§ **Exercise directions**
Only lines with the string "left" should be returned from the data below.

§ **Materials provided**
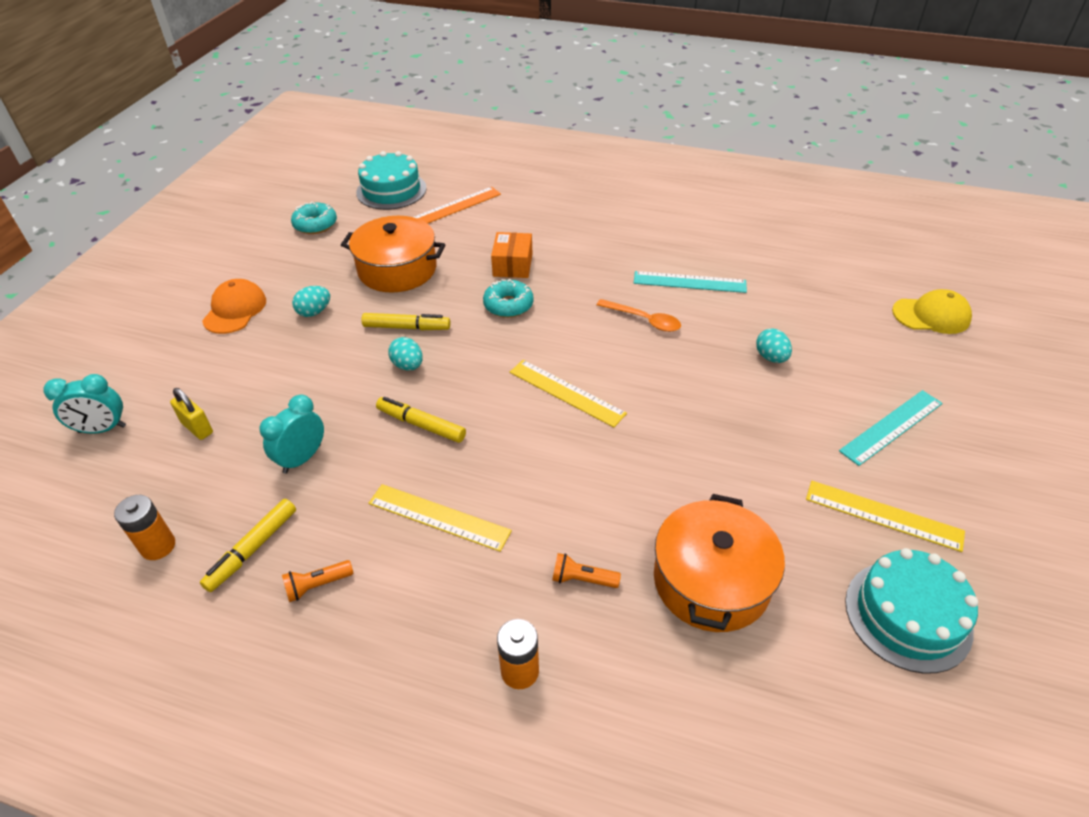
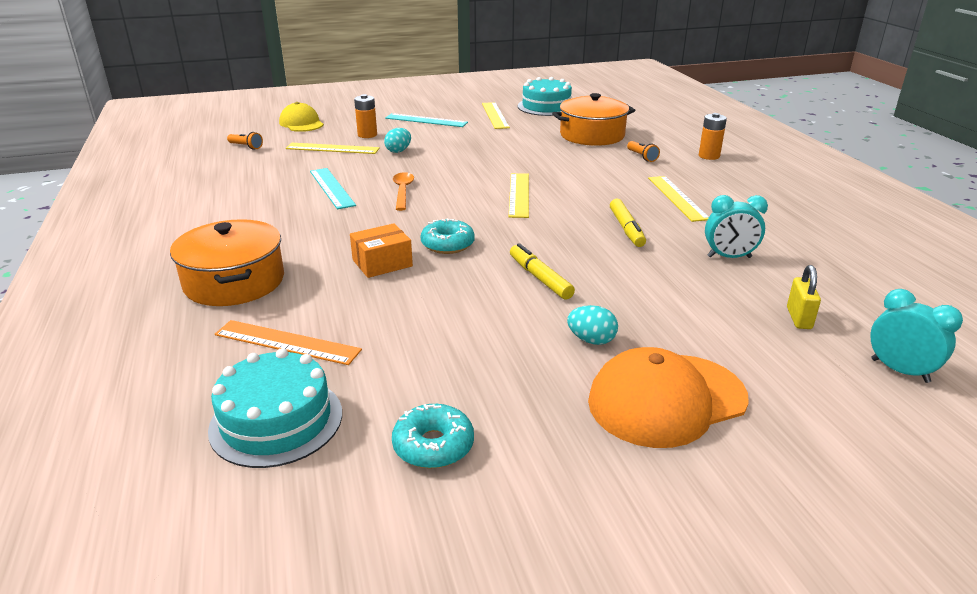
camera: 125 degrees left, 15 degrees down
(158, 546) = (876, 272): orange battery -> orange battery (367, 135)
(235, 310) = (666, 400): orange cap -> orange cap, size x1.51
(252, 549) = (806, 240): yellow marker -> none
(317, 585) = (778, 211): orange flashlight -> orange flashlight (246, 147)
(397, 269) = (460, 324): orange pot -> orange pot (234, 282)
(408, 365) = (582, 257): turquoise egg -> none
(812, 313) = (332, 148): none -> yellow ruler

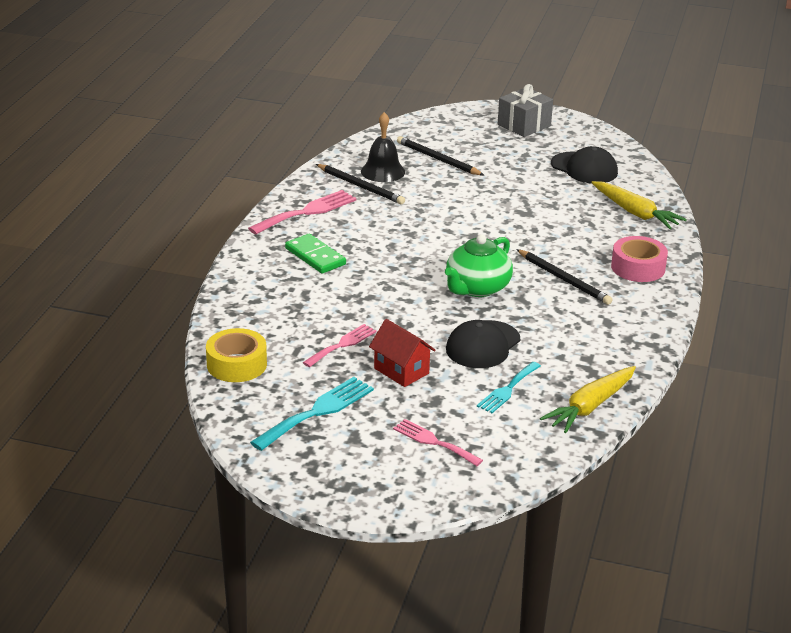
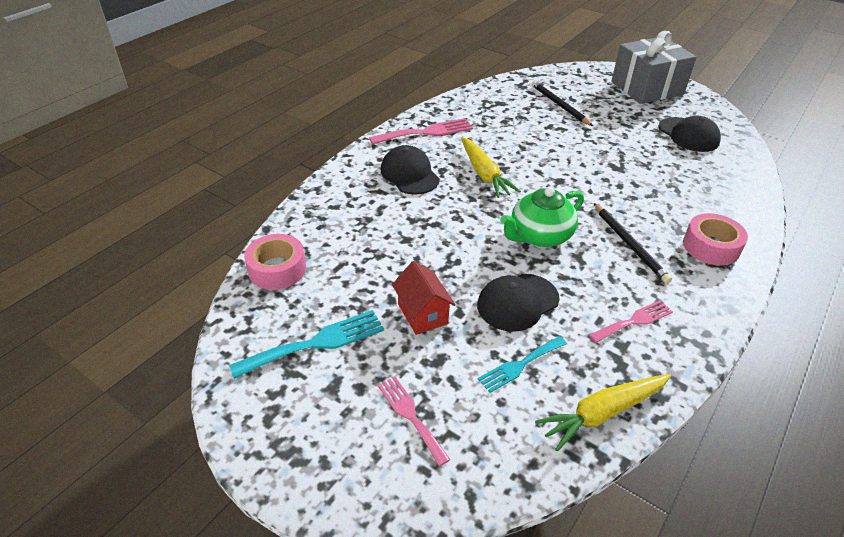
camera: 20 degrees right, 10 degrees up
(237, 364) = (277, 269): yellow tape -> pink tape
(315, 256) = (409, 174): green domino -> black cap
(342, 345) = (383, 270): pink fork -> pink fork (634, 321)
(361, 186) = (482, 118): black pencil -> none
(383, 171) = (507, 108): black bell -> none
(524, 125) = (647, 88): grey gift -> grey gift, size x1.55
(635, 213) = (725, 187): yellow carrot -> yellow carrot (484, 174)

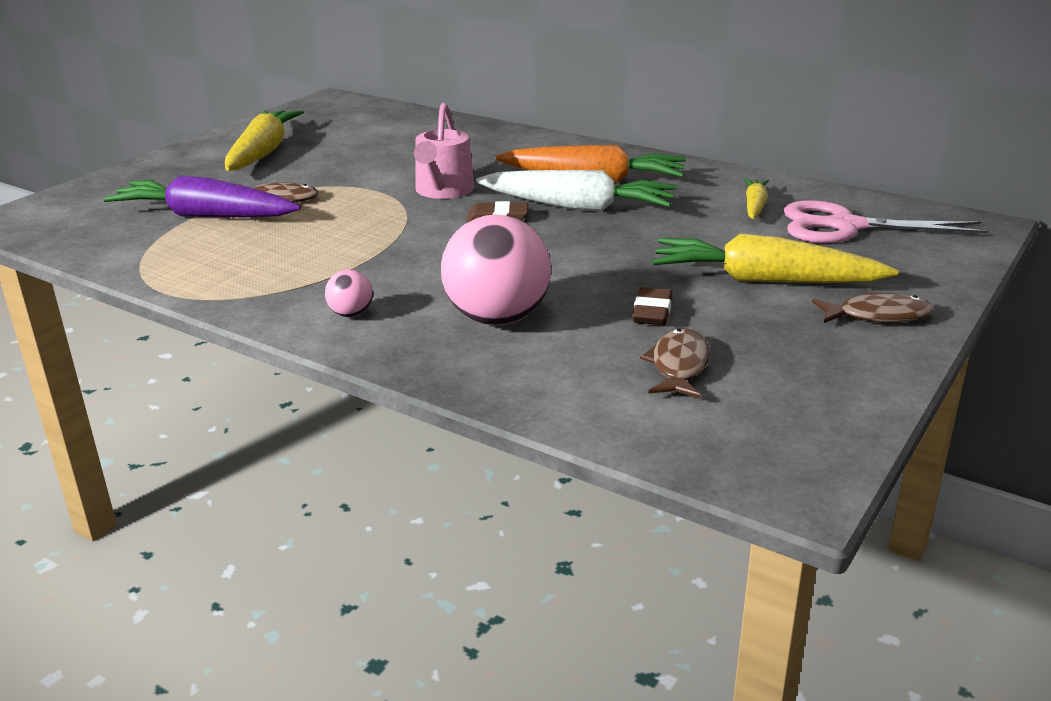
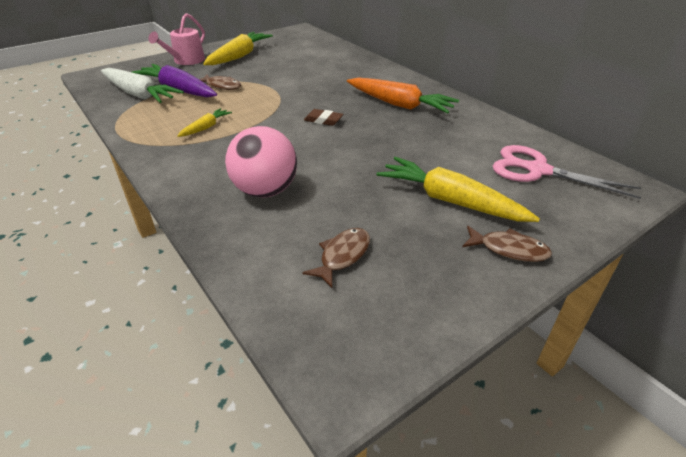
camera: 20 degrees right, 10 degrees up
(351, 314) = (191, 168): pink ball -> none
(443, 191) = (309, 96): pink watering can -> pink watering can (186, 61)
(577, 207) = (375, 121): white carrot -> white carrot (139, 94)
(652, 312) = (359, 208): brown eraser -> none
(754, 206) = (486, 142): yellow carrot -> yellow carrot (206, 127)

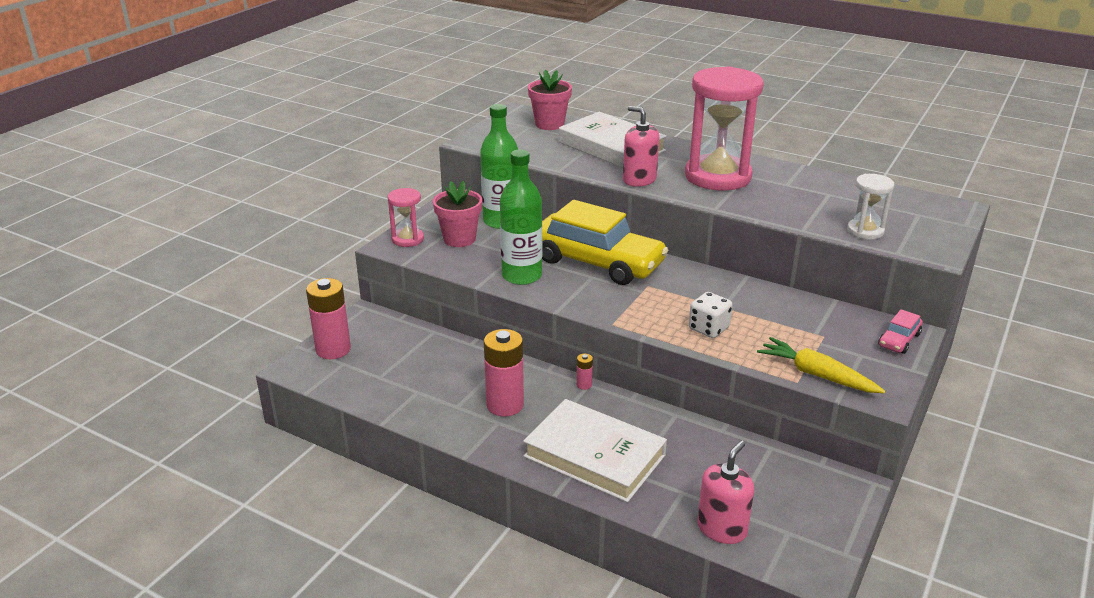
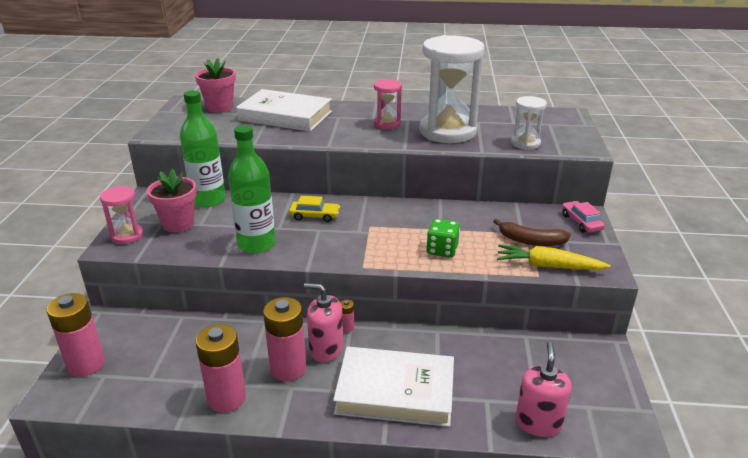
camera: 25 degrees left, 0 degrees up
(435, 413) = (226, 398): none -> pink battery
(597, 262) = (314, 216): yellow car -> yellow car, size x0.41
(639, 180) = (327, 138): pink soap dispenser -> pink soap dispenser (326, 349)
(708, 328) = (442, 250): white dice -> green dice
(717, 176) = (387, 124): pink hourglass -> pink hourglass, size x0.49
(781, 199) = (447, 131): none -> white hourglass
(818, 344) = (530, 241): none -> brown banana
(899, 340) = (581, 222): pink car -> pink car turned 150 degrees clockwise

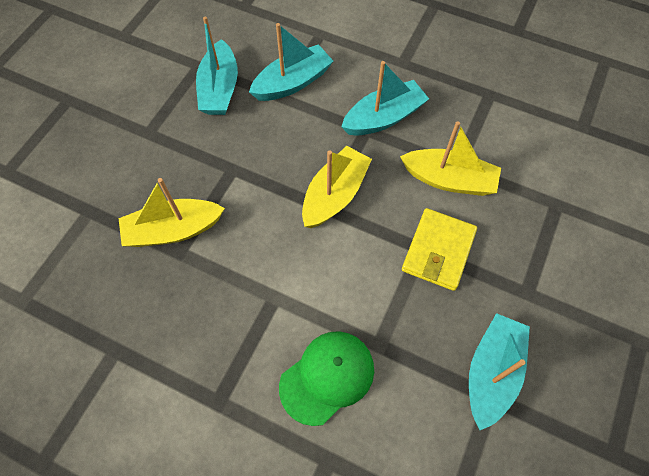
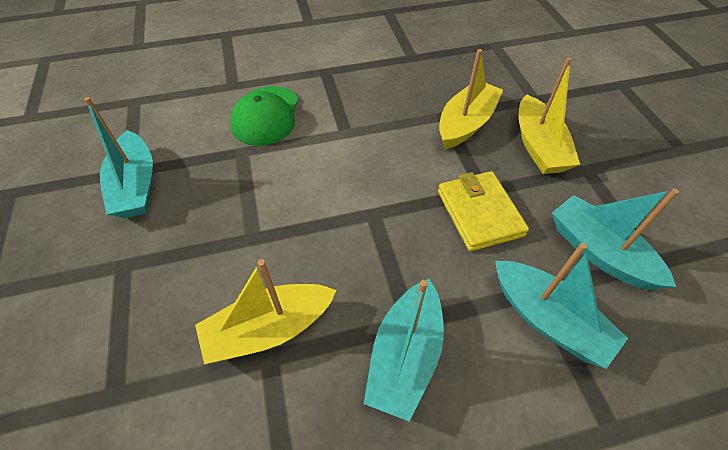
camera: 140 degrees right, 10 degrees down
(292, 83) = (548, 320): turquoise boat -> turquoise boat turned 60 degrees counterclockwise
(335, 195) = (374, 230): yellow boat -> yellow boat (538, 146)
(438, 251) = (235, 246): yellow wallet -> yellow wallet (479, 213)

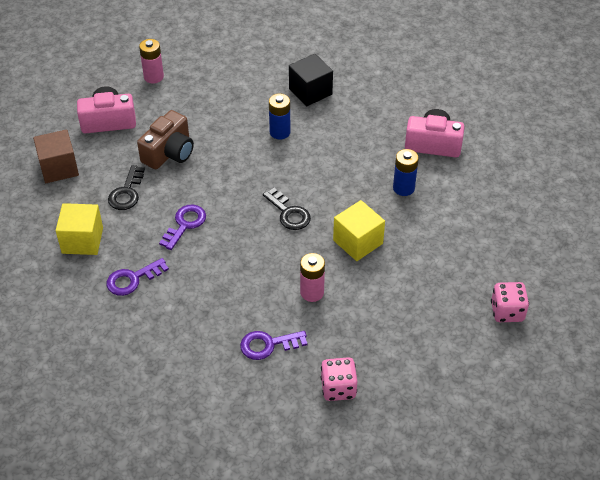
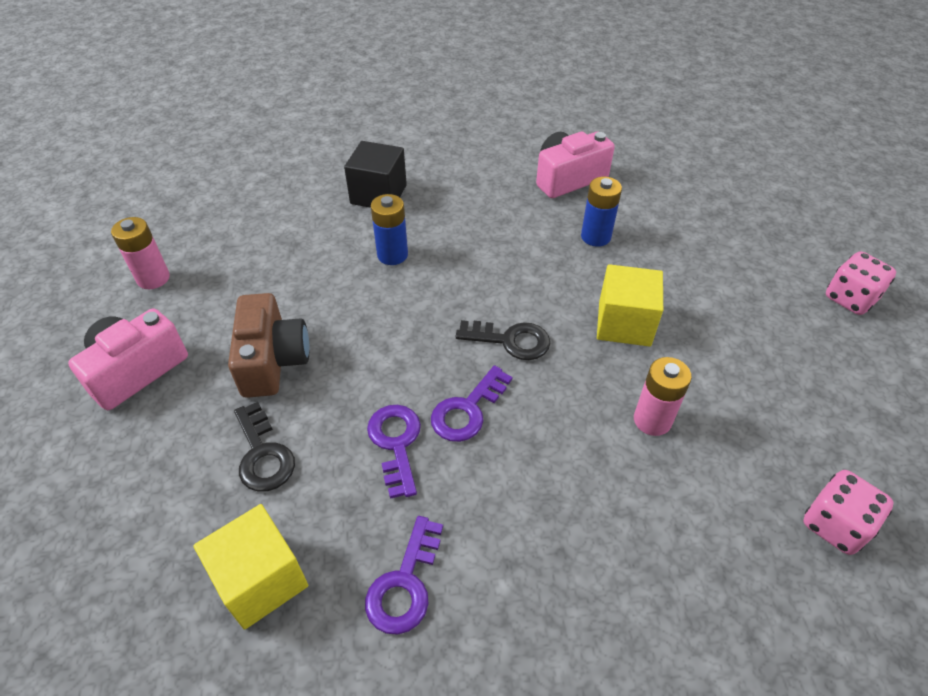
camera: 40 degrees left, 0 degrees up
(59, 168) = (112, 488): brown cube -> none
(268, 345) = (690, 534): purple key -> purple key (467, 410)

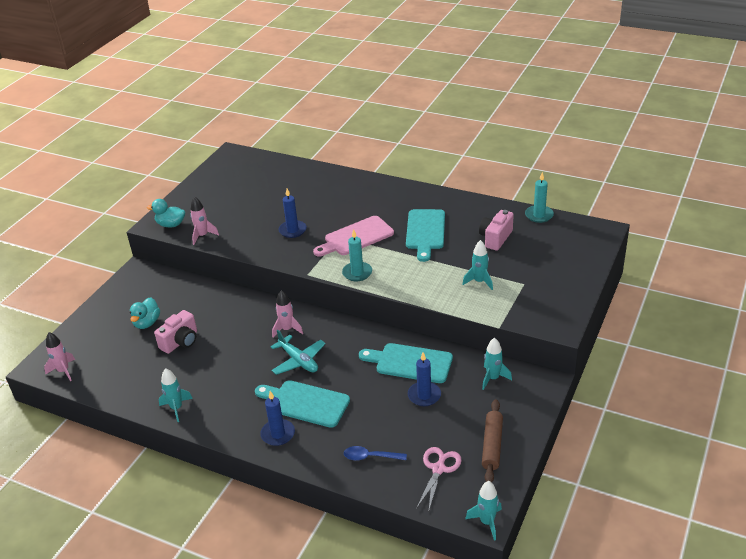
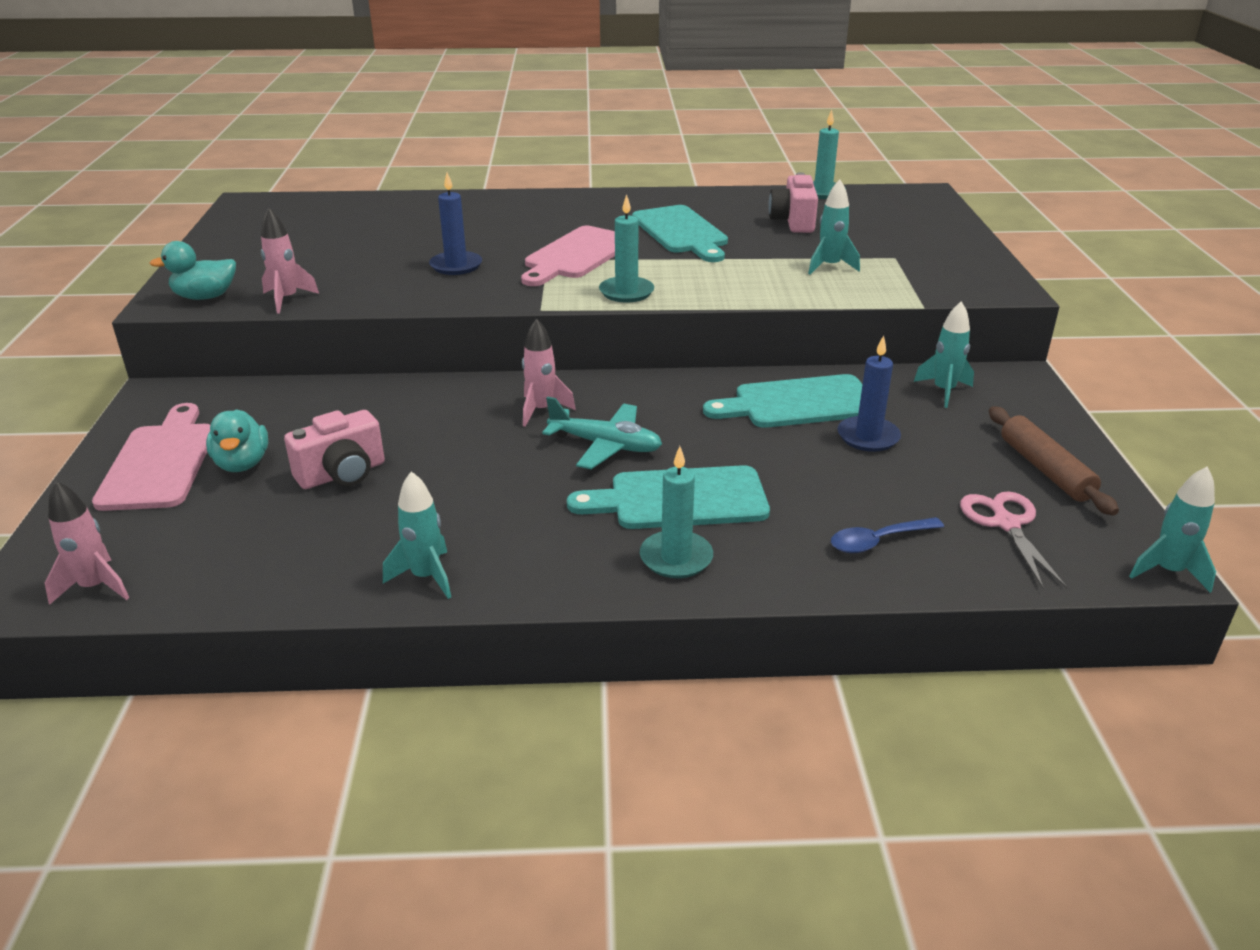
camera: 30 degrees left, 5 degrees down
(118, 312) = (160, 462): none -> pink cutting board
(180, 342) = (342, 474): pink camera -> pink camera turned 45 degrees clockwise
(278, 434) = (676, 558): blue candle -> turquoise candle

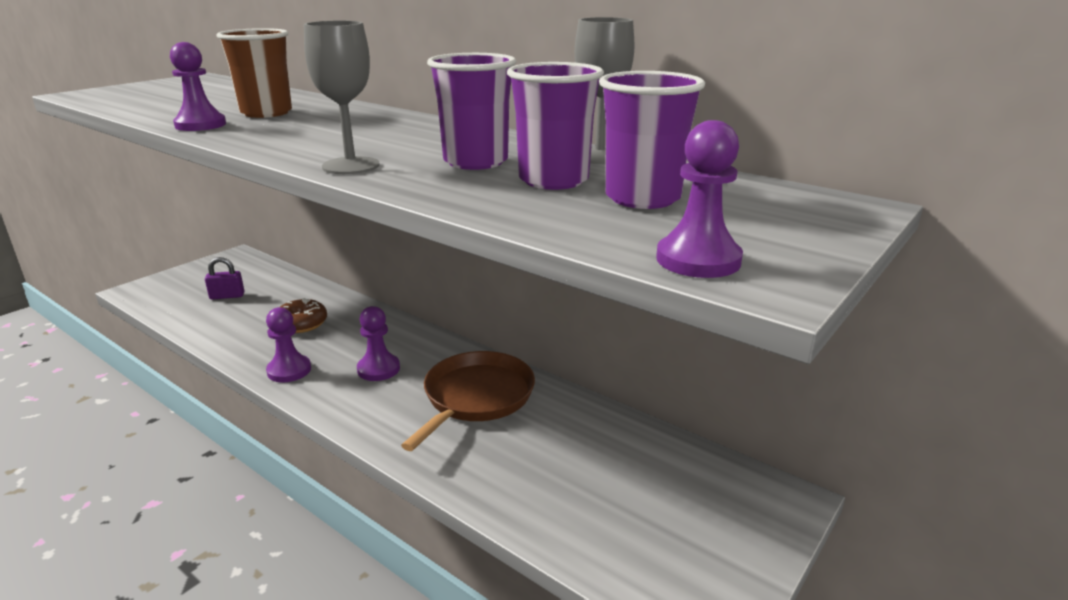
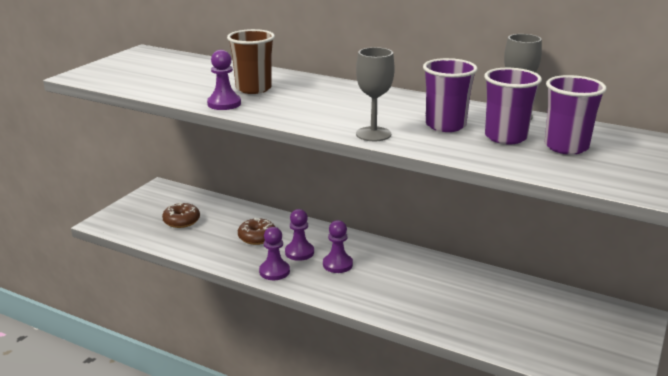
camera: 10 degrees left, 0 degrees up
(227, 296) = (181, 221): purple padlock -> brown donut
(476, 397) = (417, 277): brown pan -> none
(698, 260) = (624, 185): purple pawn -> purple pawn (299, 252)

§ **Response to the exercise**
camera: 125 degrees left, 15 degrees down
camera: 25 degrees left, 0 degrees up
camera: 40 degrees left, 0 degrees up
camera: 30 degrees left, 5 degrees down
camera: 10 degrees left, 0 degrees up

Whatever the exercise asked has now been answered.